__To do__
Pictures do not belong in the copy; quote every entry below exactly.

__Data in this exercise__
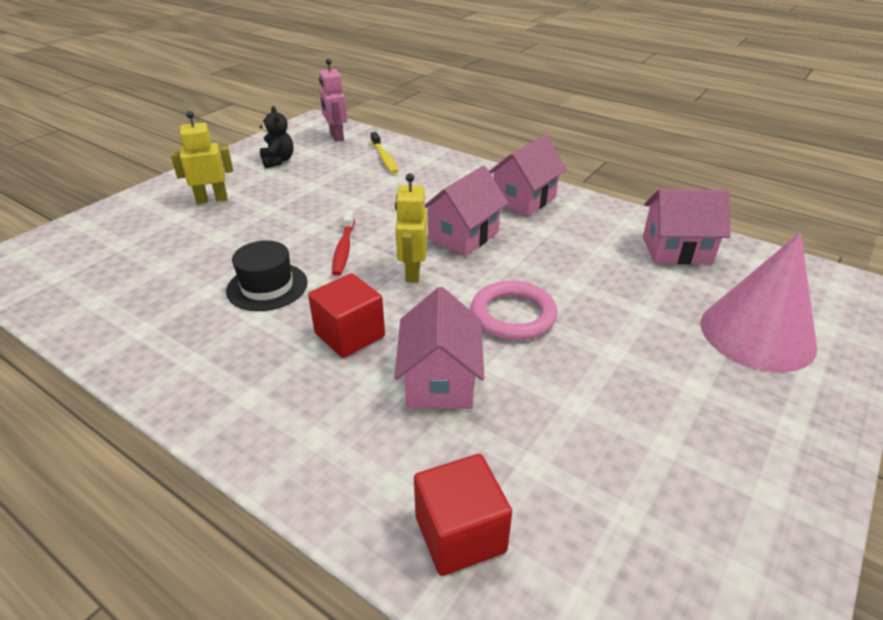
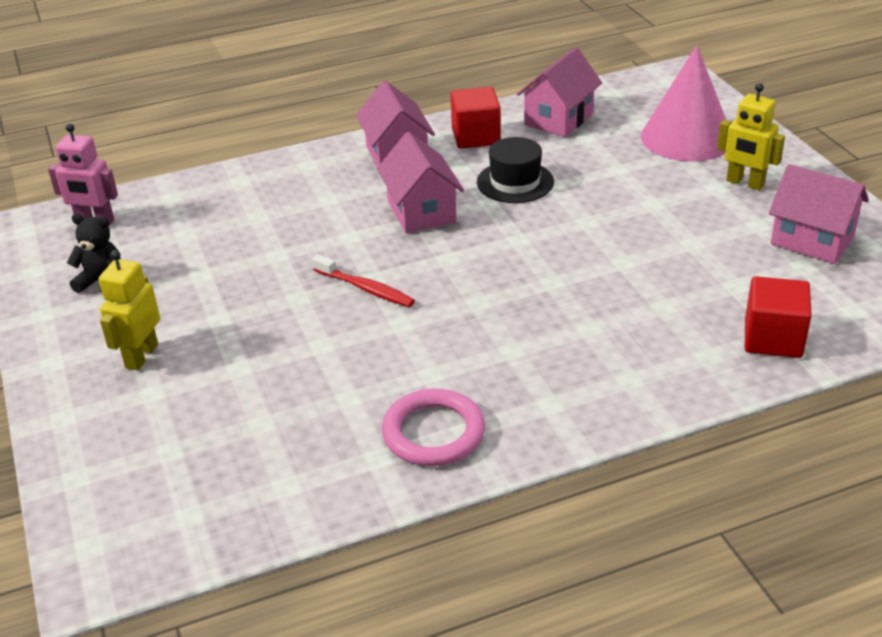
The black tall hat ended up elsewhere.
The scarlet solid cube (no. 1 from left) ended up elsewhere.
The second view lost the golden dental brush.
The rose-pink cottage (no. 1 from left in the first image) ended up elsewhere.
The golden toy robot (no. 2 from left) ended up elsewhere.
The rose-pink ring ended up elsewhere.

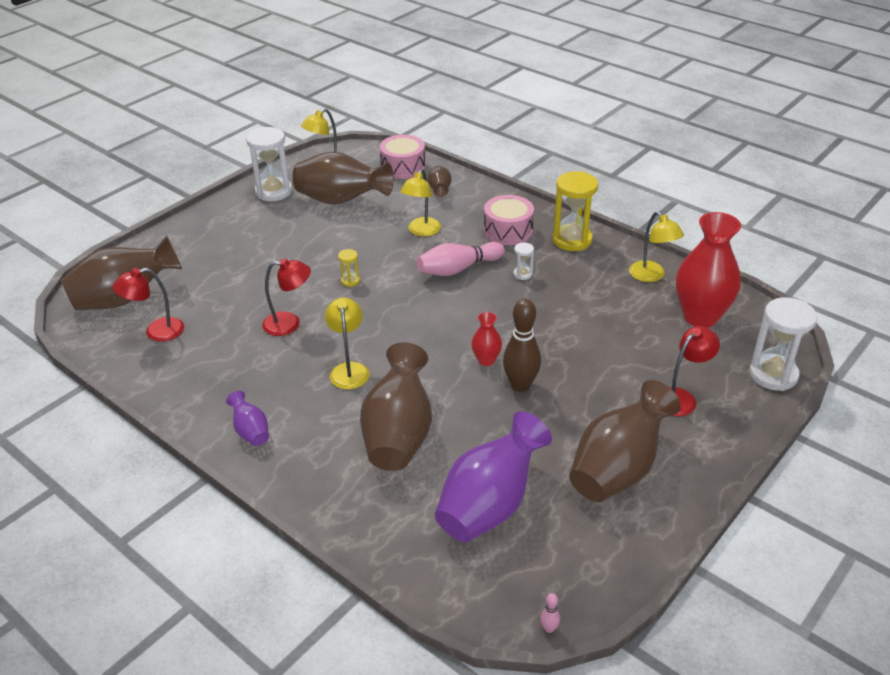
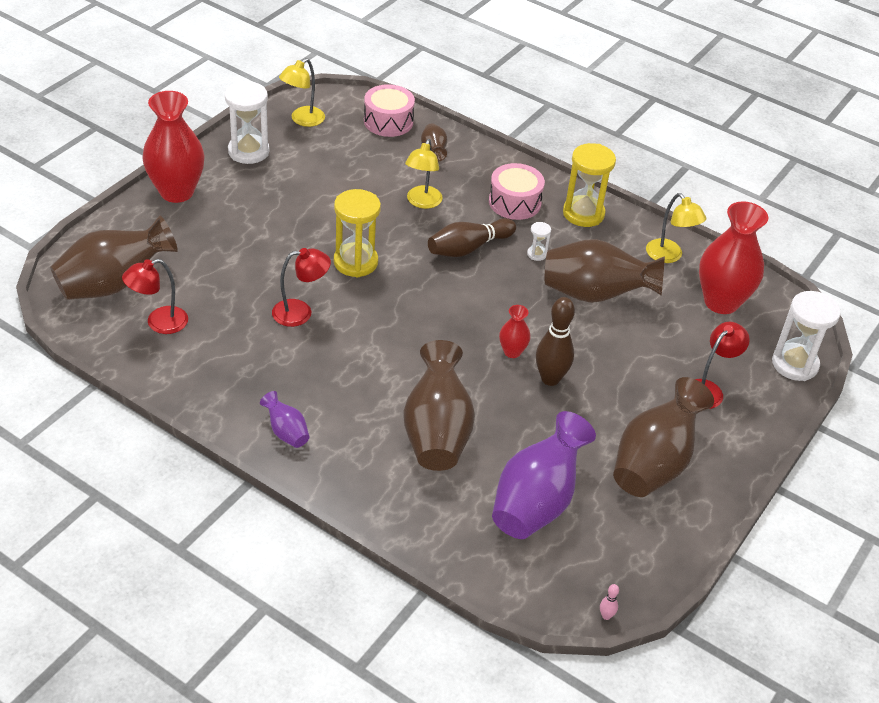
The russet flower vase (no. 2 from left in the first image) ended up elsewhere.
The second view lost the golden desk lamp (no. 2 from left).
The size of the golden sand timer (no. 1 from left) changed by a factor of 2.18.
What was the rose-pink bowling pin (no. 1 from left) turned into the russet bowling pin (no. 1 from left).
The second view gained the scarlet flower vase (no. 1 from left).

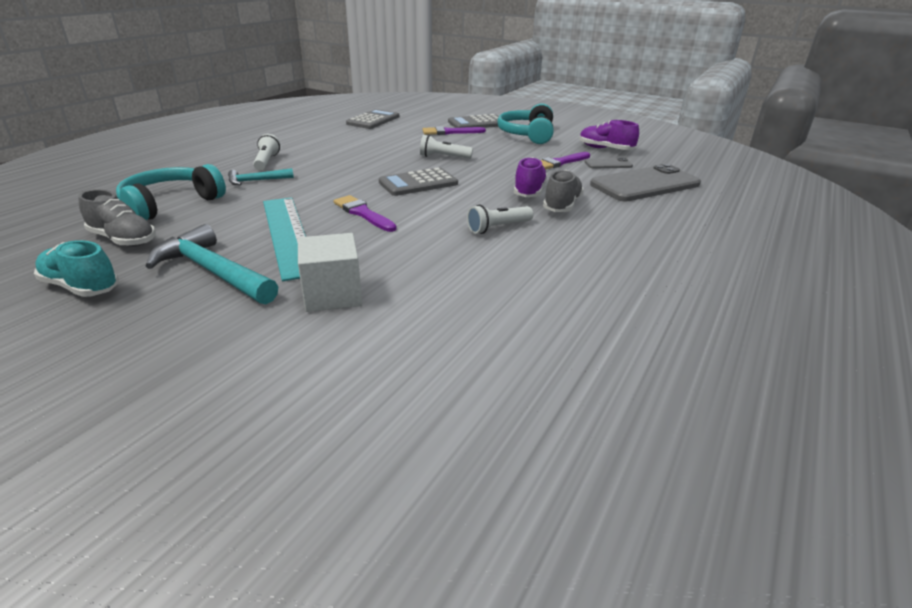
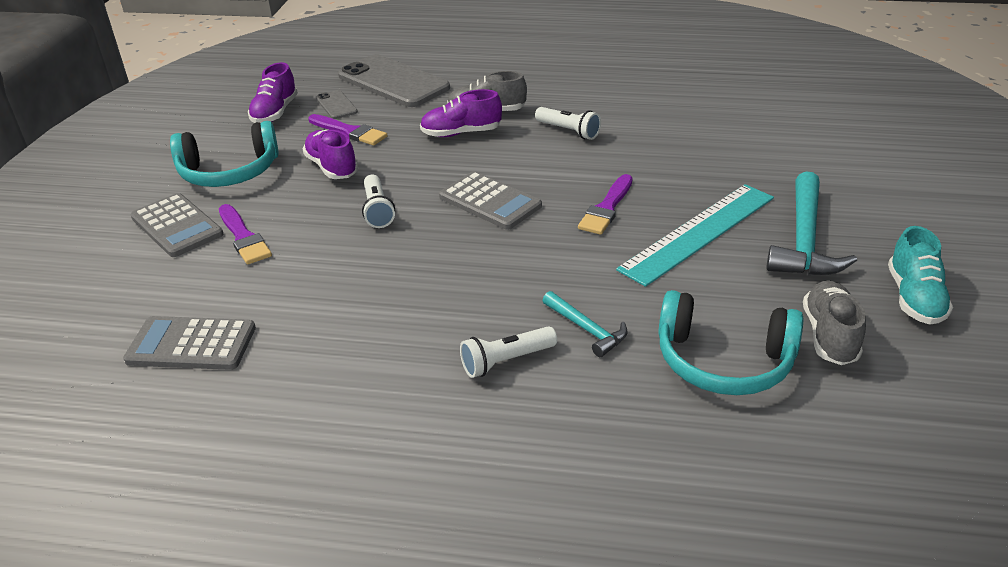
The second view lost the snow-white solid cube.
The second view gained the royal purple sneaker (no. 2 from left).

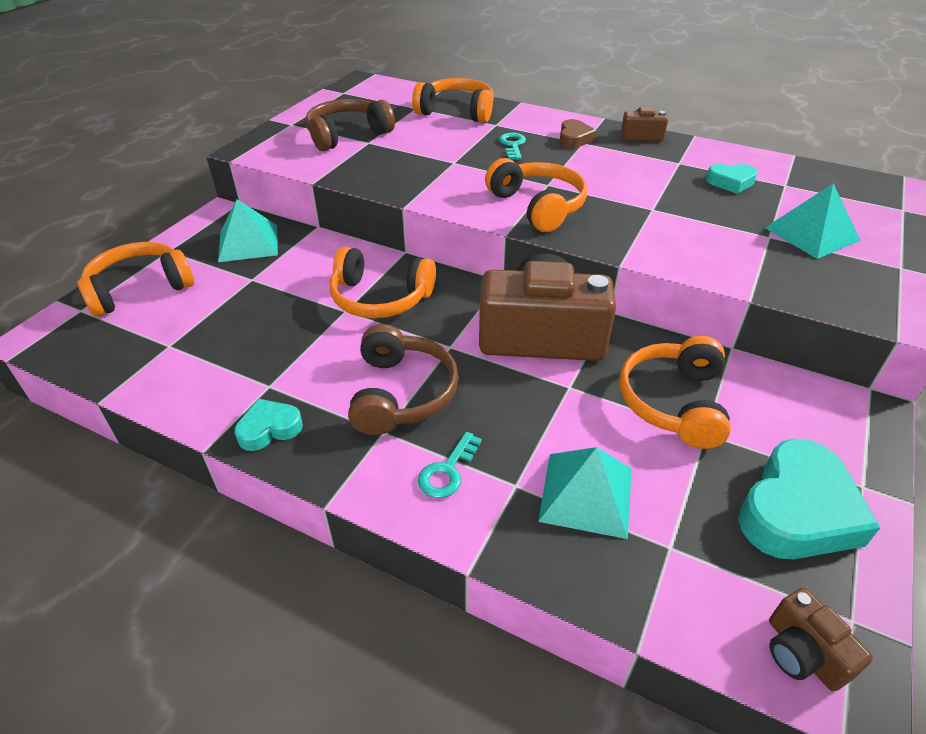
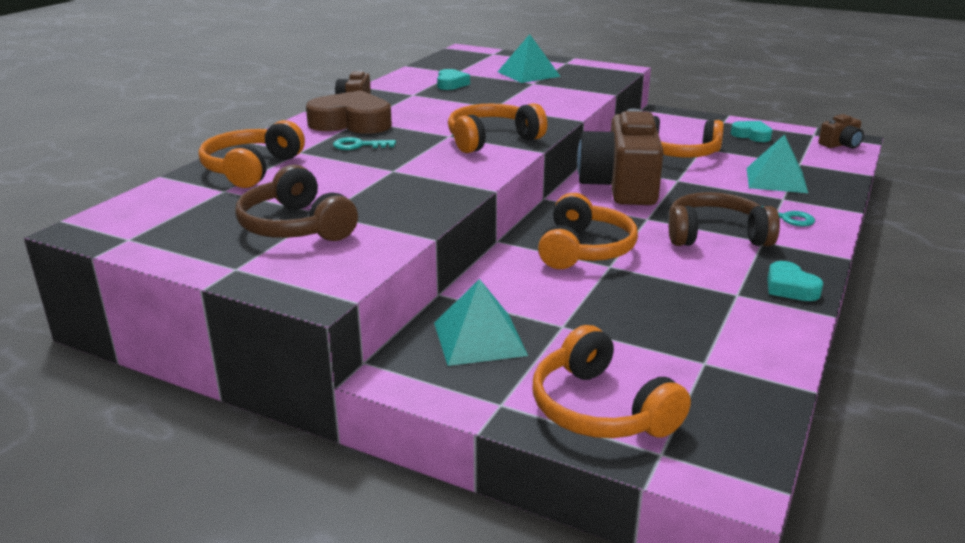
The size of the russet heart changed by a factor of 1.88.
The size of the aqua heart (no. 3 from left in the first image) changed by a factor of 0.53.

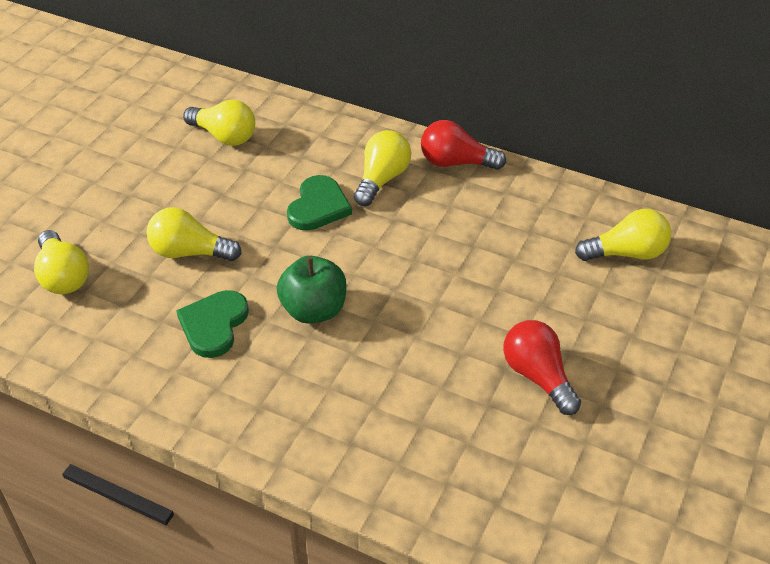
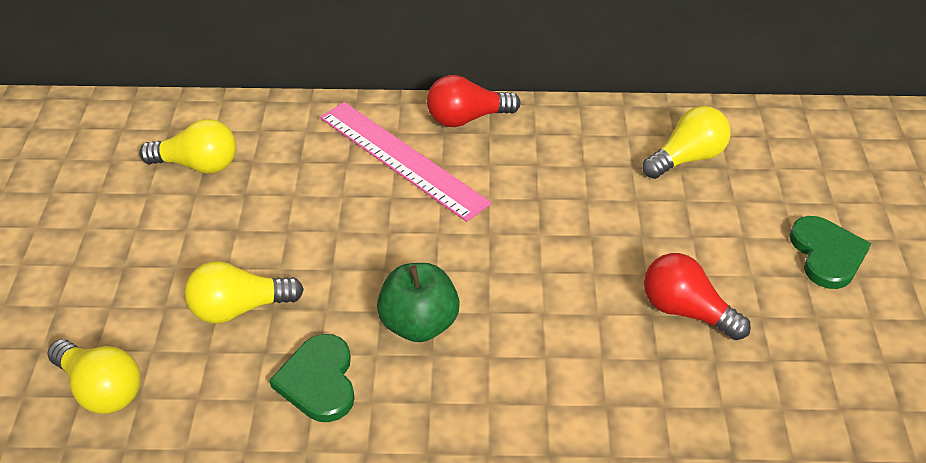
The emerald heart (no. 2 from left) ended up elsewhere.
Where the golden bulb (no. 4 from left) stood, the rose-pink measuring stick came to stand.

__Written answer__
The black tall hat ended up elsewhere.
The scarlet solid cube (no. 1 from left) ended up elsewhere.
The second view lost the golden dental brush.
The rose-pink cottage (no. 1 from left in the first image) ended up elsewhere.
The golden toy robot (no. 2 from left) ended up elsewhere.
The rose-pink ring ended up elsewhere.

The russet flower vase (no. 2 from left in the first image) ended up elsewhere.
The second view lost the golden desk lamp (no. 2 from left).
The size of the golden sand timer (no. 1 from left) changed by a factor of 2.18.
What was the rose-pink bowling pin (no. 1 from left) turned into the russet bowling pin (no. 1 from left).
The second view gained the scarlet flower vase (no. 1 from left).

The second view lost the snow-white solid cube.
The second view gained the royal purple sneaker (no. 2 from left).

The size of the russet heart changed by a factor of 1.88.
The size of the aqua heart (no. 3 from left in the first image) changed by a factor of 0.53.

The emerald heart (no. 2 from left) ended up elsewhere.
Where the golden bulb (no. 4 from left) stood, the rose-pink measuring stick came to stand.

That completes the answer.